# INFORMATION:
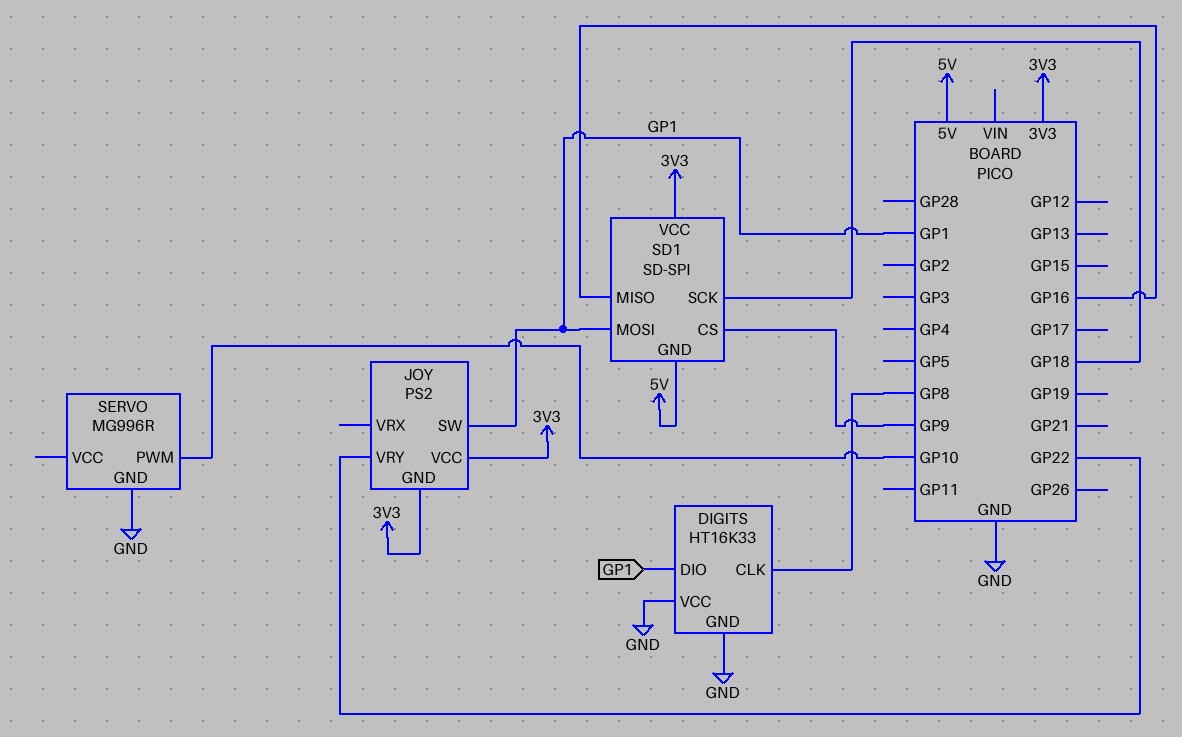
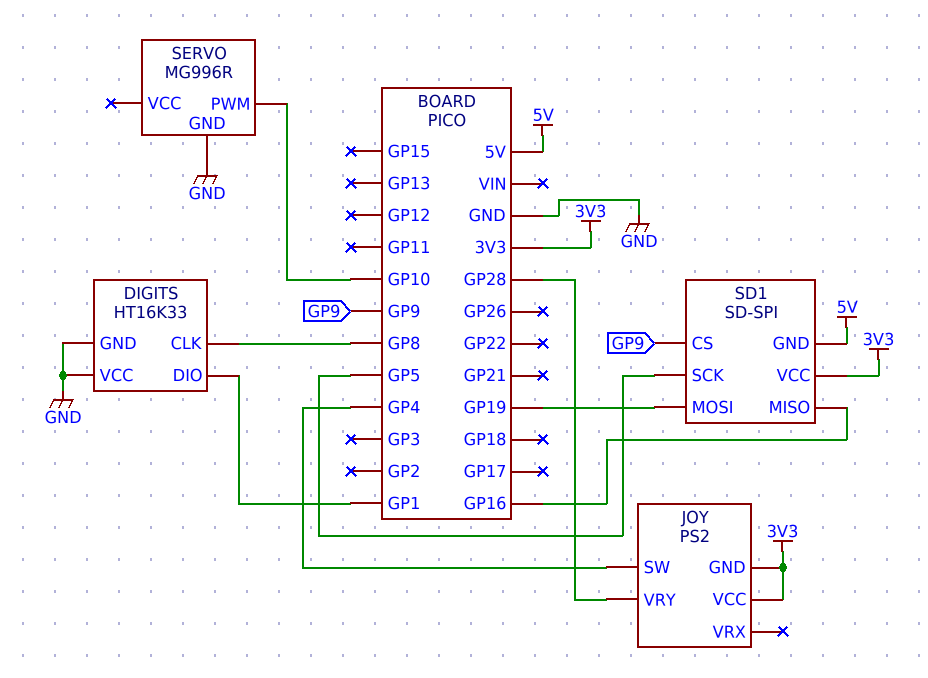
JOY pin SW: GP1 -> GP4
JOY pin VRY: GP22 -> GP28
SD1 pin MOSI: GP1 -> GP19
SD1 pin SCK: GP18 -> GP5

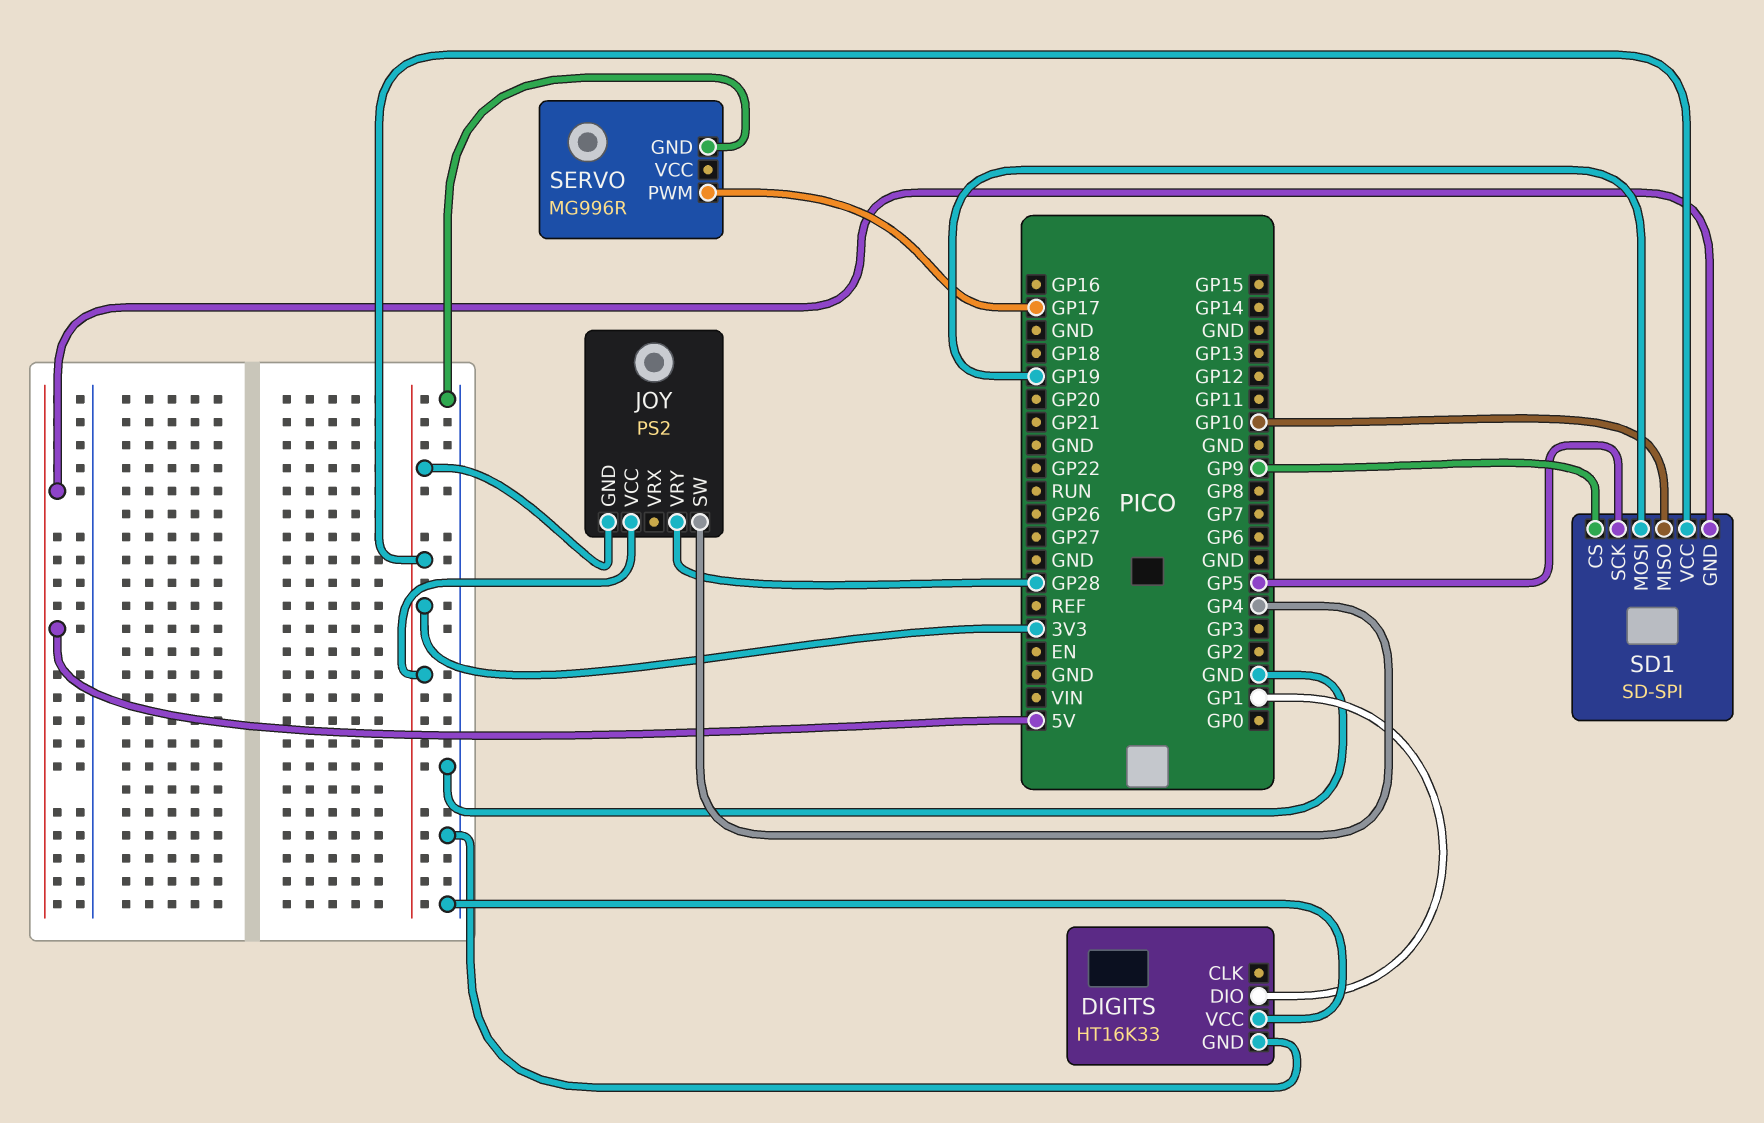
DIGITS pin CLK: GP8 -> none
SD1 pin MISO: GP16 -> GP10
SERVO pin PWM: GP10 -> GP17

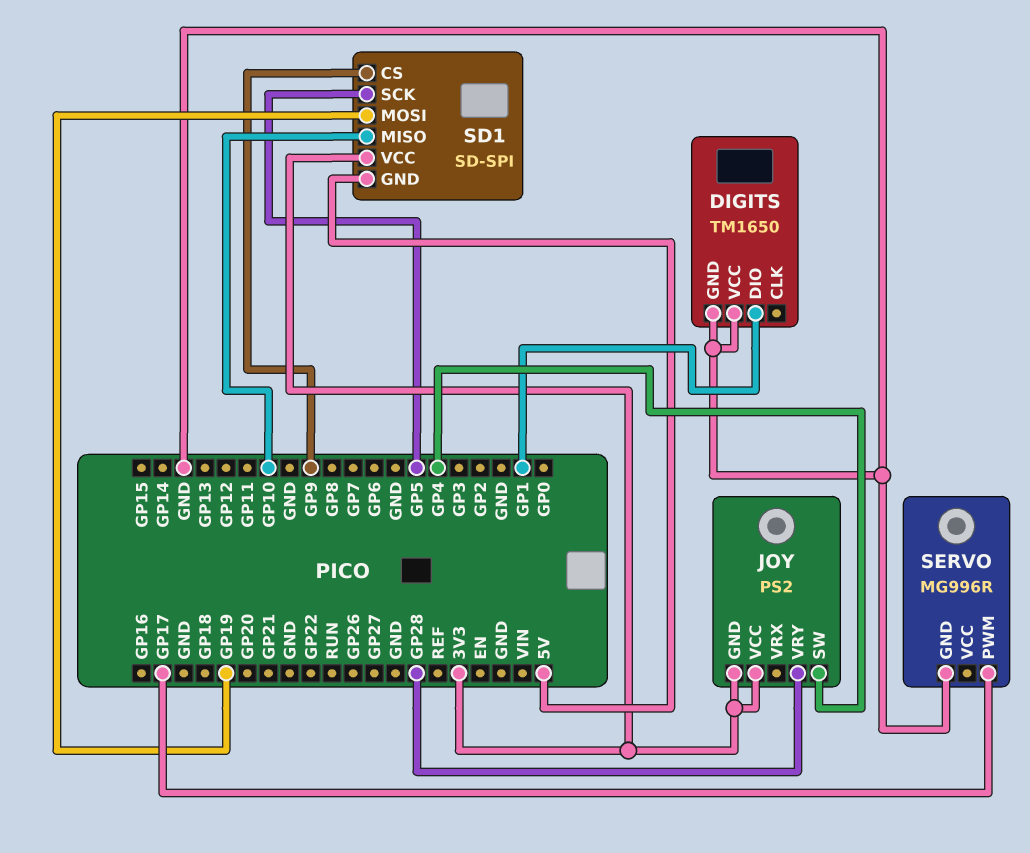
DIGITS: HT16K33 -> TM1650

# REQUIREMENT:
What lines in the data above contain the word "DIGITS"? Show them all.

# YOUR SOLUTION:
DIGITS pin CLK: GP8 -> none
DIGITS: HT16K33 -> TM1650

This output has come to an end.